--- Problem description ---
Since only the written part is wanted, repeat the records exactly and omit the pictures.

--- Data for processing ---

* * *

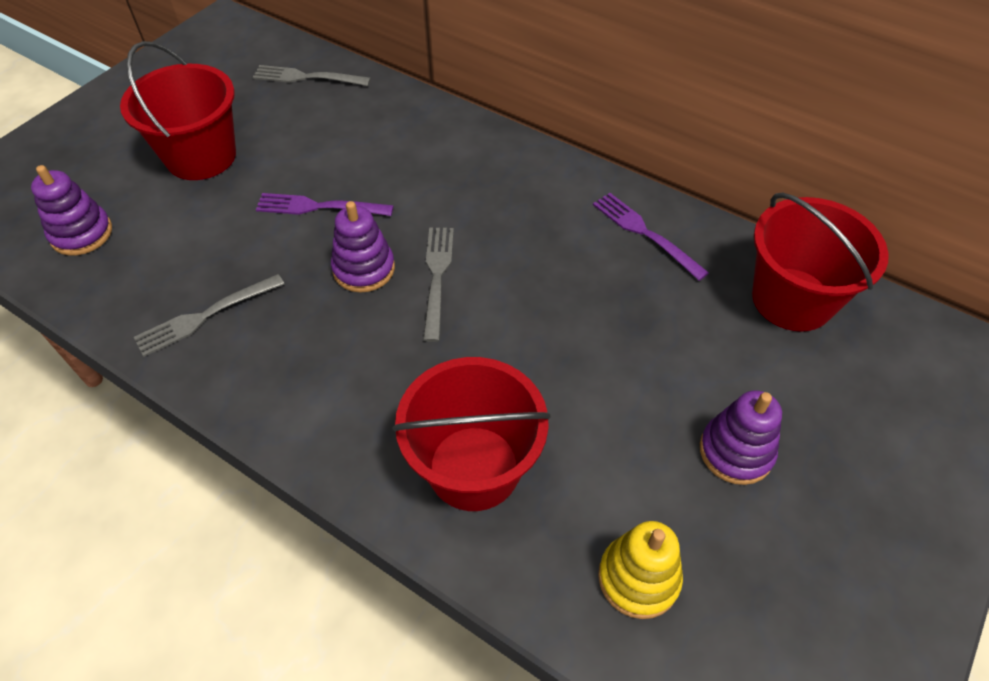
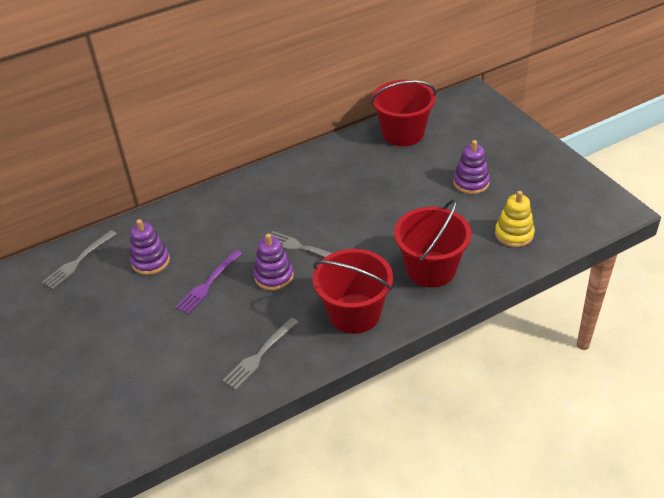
camera: 60 degrees left, 10 degrees down
(81, 234) = (137, 409): purple stacking toy -> purple stacking toy (151, 261)
(201, 156) = (111, 332): red bucket -> red bucket (354, 313)
(206, 316) = (260, 355): grey fork -> grey fork turned 45 degrees clockwise
(645, 233) = (329, 163): purple fork -> none

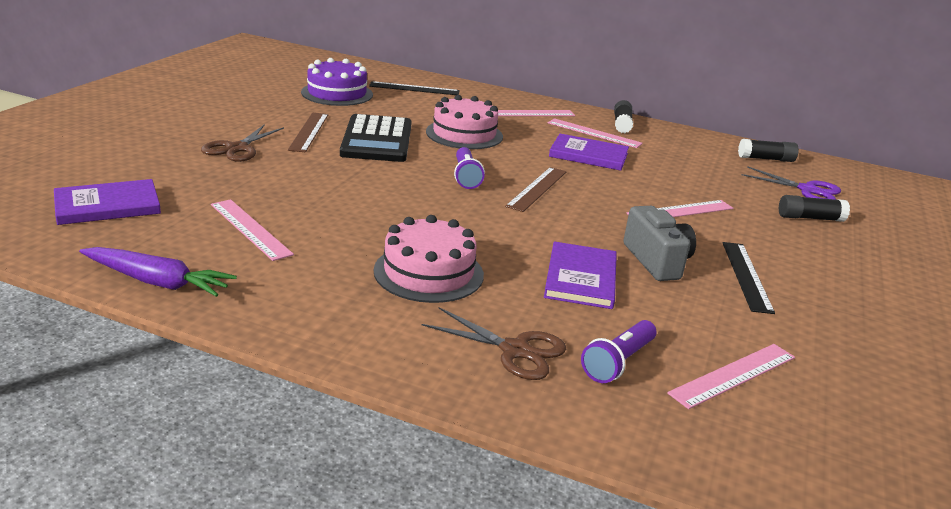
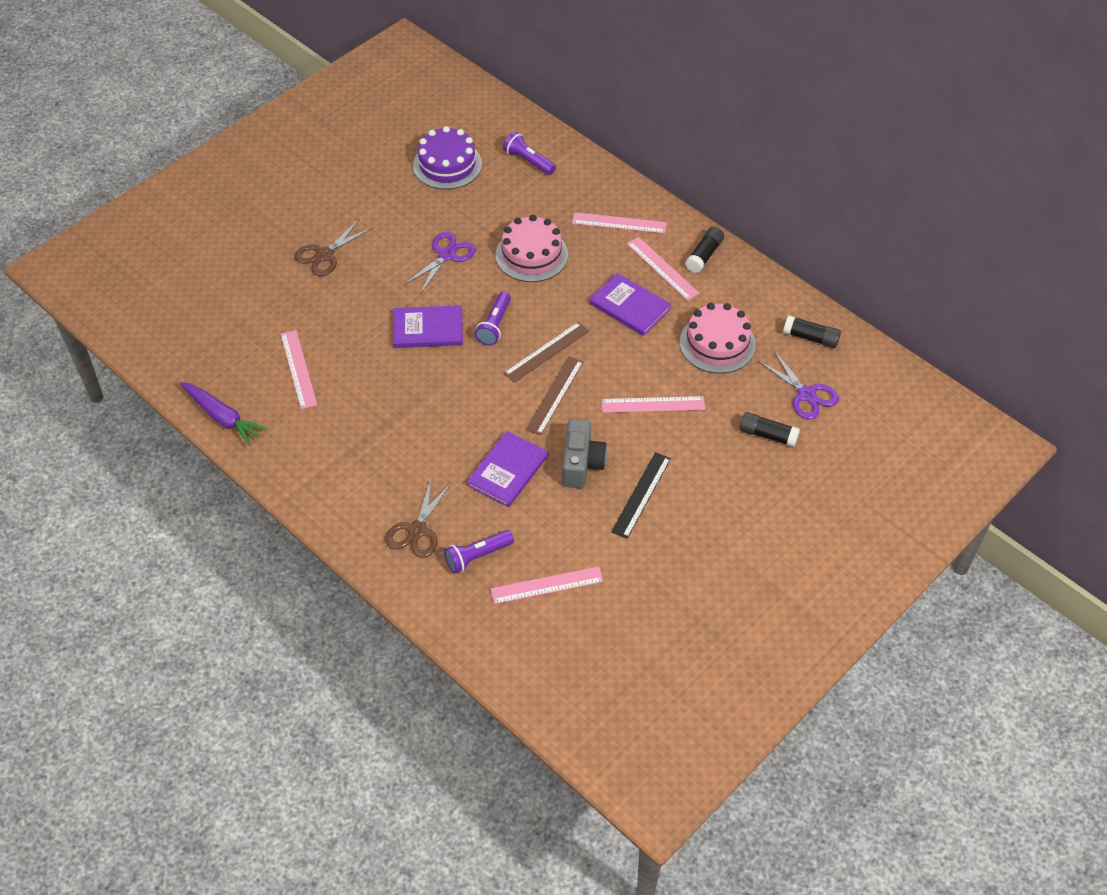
camera: 25 degrees right, 25 degrees up
(107, 205) = (210, 323): purple book -> purple book (428, 329)
(309, 132) = (393, 234): brown ruler -> brown ruler (555, 395)
(377, 140) = (446, 255): black calculator -> purple scissors
(414, 88) = (528, 161): black ruler -> purple flashlight
(428, 272) = (401, 442): pink cake -> pink cake (717, 343)
(515, 350) = (417, 530): brown scissors -> brown scissors turned 60 degrees clockwise

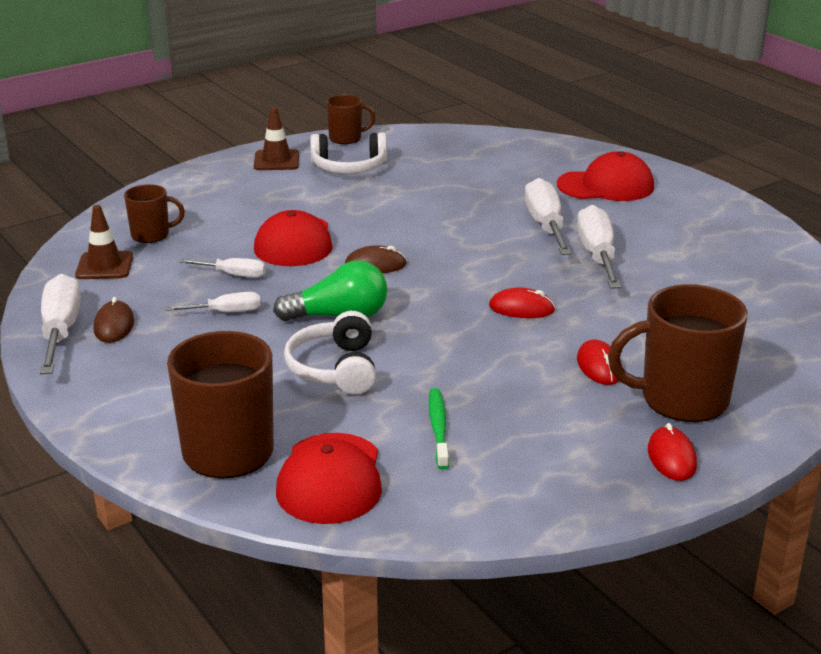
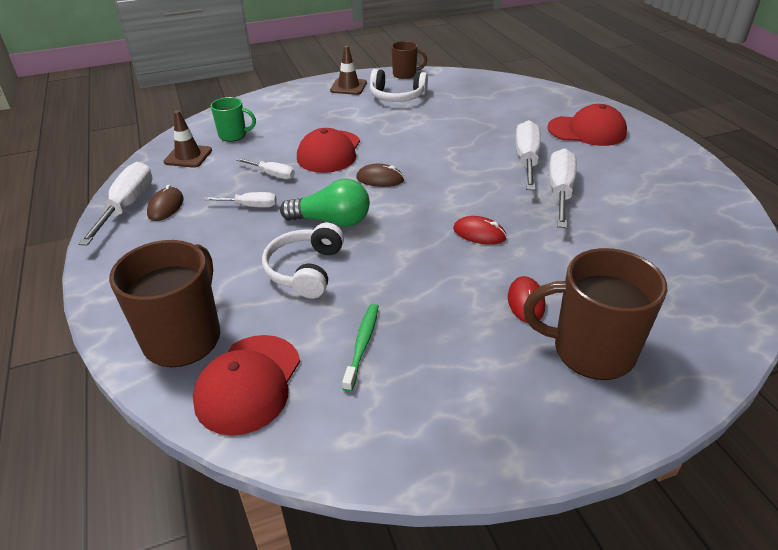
camera: 15 degrees right, 10 degrees up
(151, 235) = (233, 135): brown mug -> green mug
(671, 457) = (561, 418): red mouse -> none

* * *

--- Solution to this task ---
camera: 60 degrees left, 10 degrees down
(81, 234) = (137, 409): purple stacking toy -> purple stacking toy (151, 261)
(201, 156) = (111, 332): red bucket -> red bucket (354, 313)
(206, 316) = (260, 355): grey fork -> grey fork turned 45 degrees clockwise
(645, 233) = (329, 163): purple fork -> none

camera: 25 degrees right, 25 degrees up
(107, 205) = (210, 323): purple book -> purple book (428, 329)
(309, 132) = (393, 234): brown ruler -> brown ruler (555, 395)
(377, 140) = (446, 255): black calculator -> purple scissors
(414, 88) = (528, 161): black ruler -> purple flashlight
(428, 272) = (401, 442): pink cake -> pink cake (717, 343)
(515, 350) = (417, 530): brown scissors -> brown scissors turned 60 degrees clockwise

camera: 15 degrees right, 10 degrees up
(151, 235) = (233, 135): brown mug -> green mug
(671, 457) = (561, 418): red mouse -> none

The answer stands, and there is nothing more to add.